Strip out all images, then restate the data verbatim.

• [PROVIDED RECORDS]
• • • • • • •

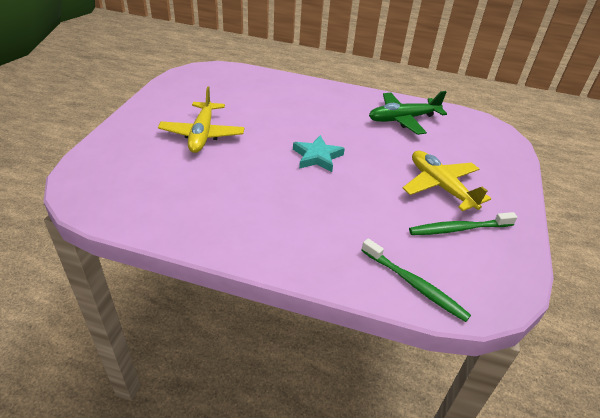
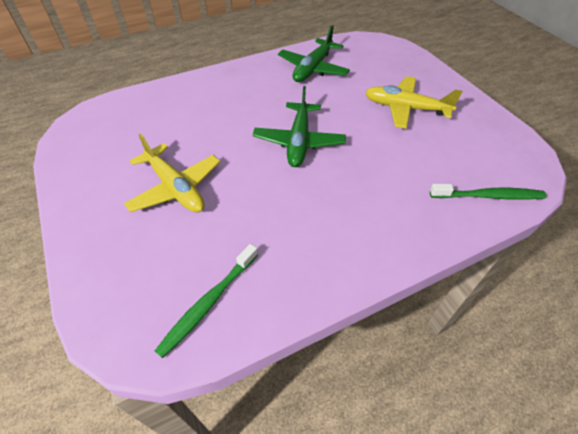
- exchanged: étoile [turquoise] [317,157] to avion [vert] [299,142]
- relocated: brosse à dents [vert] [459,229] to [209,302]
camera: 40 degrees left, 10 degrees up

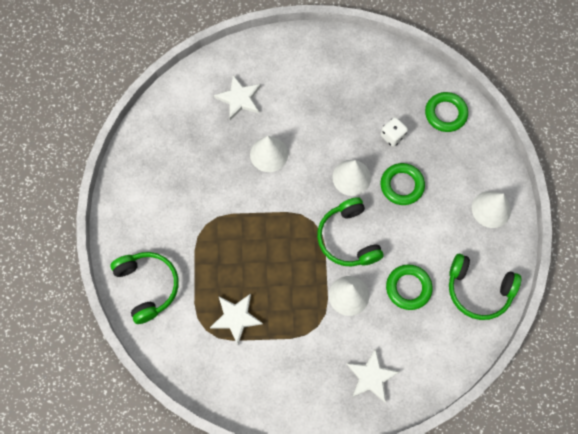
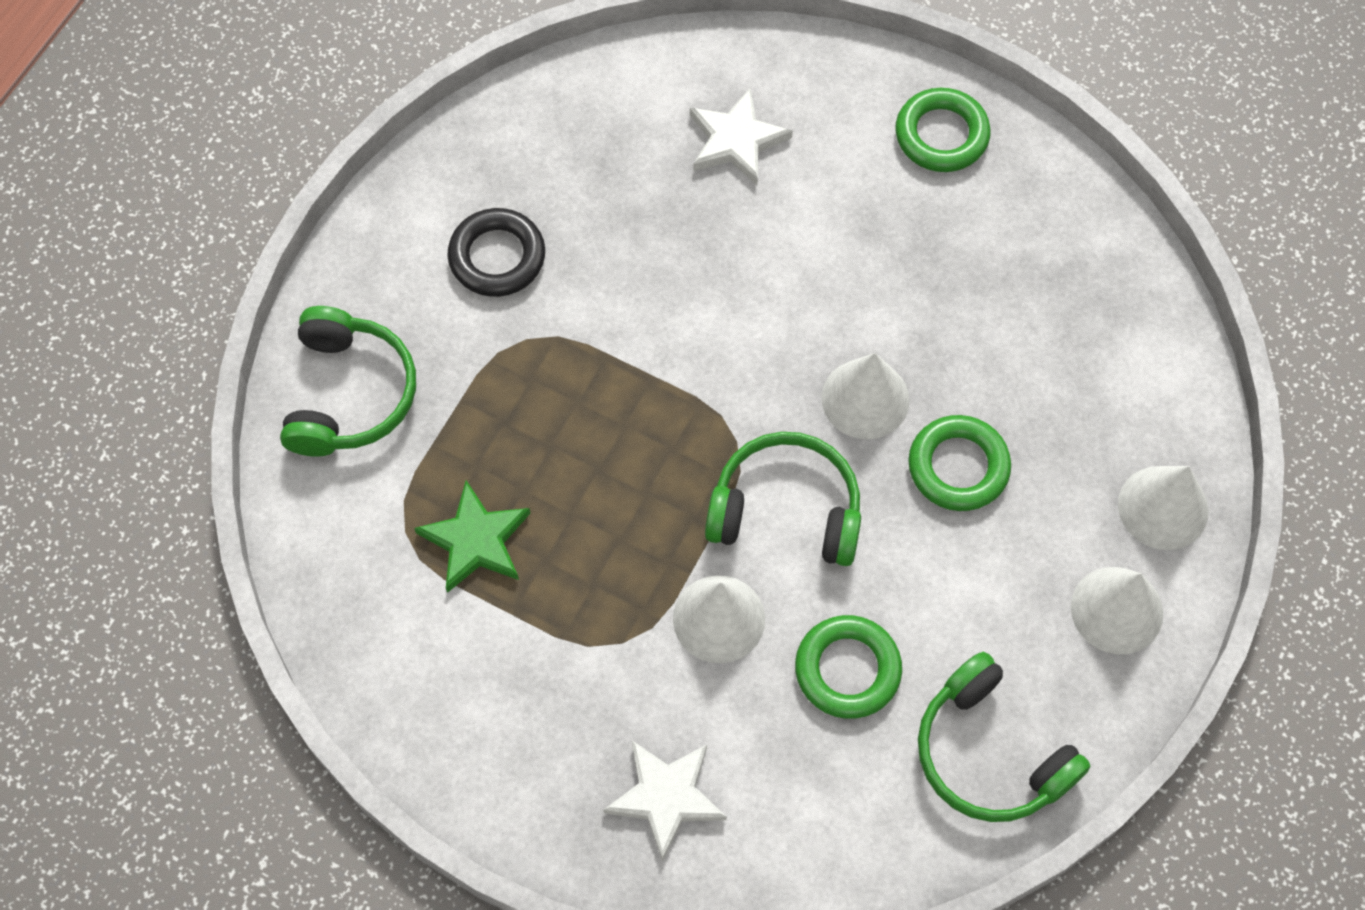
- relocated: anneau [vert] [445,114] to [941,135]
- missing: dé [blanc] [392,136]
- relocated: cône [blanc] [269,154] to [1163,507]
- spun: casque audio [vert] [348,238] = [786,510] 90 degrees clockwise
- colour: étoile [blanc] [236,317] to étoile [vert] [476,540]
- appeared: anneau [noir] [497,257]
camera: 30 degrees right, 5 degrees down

• • • • • • •

• [YOUR RESPONSE]
- exchanged: étoile [turquoise] [317,157] to avion [vert] [299,142]
- relocated: brosse à dents [vert] [459,229] to [209,302]
camera: 40 degrees left, 10 degrees up

- relocated: anneau [vert] [445,114] to [941,135]
- missing: dé [blanc] [392,136]
- relocated: cône [blanc] [269,154] to [1163,507]
- spun: casque audio [vert] [348,238] = [786,510] 90 degrees clockwise
- colour: étoile [blanc] [236,317] to étoile [vert] [476,540]
- appeared: anneau [noir] [497,257]
camera: 30 degrees right, 5 degrees down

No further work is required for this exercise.